● **Instructions to follow**: The answer is the full set of records, given again exactly and without images.

● **Exercise inputs**:
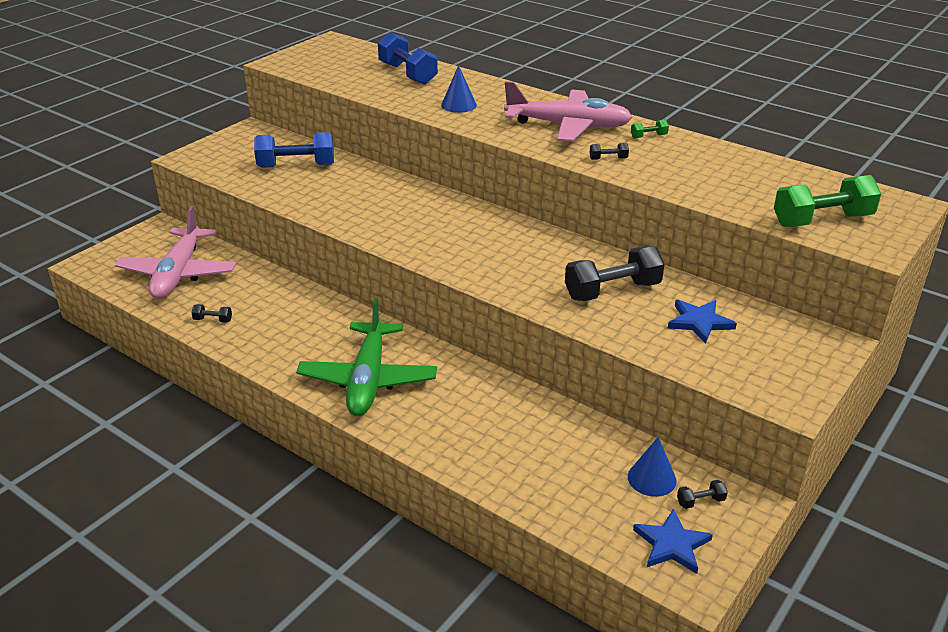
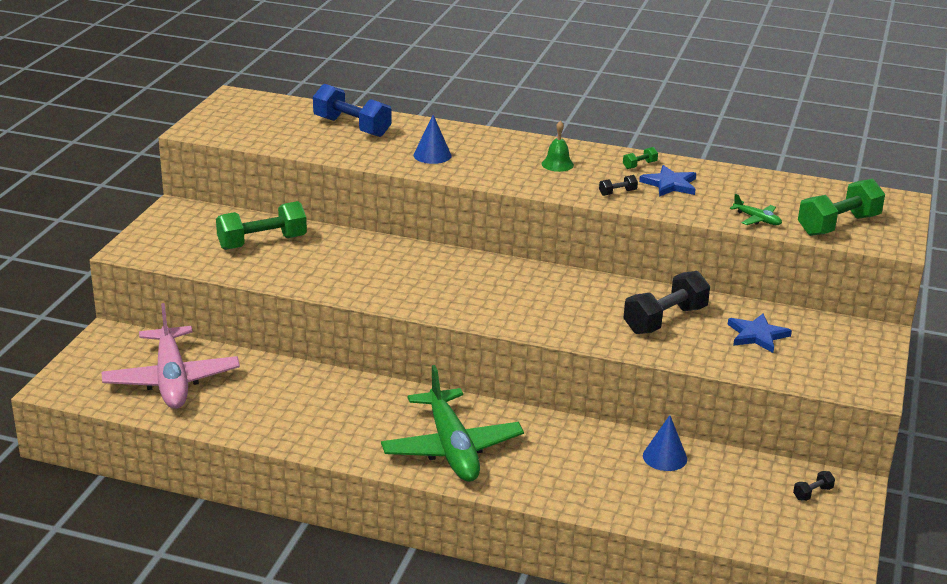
camera: 20 degrees left, 5 degrees down
black dumbbell [191,304,232,323] -> none
blue dumbbell [254,132,334,168] -> green dumbbell [216,201,307,250]
pink plane [504,81,633,142] -> green bell [542,121,574,172]
blue cone [628,437,677,497] -> blue cone moved to [643,415,687,471]
blue star [633,509,713,574] -> blue star moved to [639,165,696,197]
none -> green plane [730,194,782,225]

● **Task response**:
camera: 20 degrees left, 5 degrees down
black dumbbell [191,304,232,323] -> none
blue dumbbell [254,132,334,168] -> green dumbbell [216,201,307,250]
pink plane [504,81,633,142] -> green bell [542,121,574,172]
blue cone [628,437,677,497] -> blue cone moved to [643,415,687,471]
blue star [633,509,713,574] -> blue star moved to [639,165,696,197]
none -> green plane [730,194,782,225]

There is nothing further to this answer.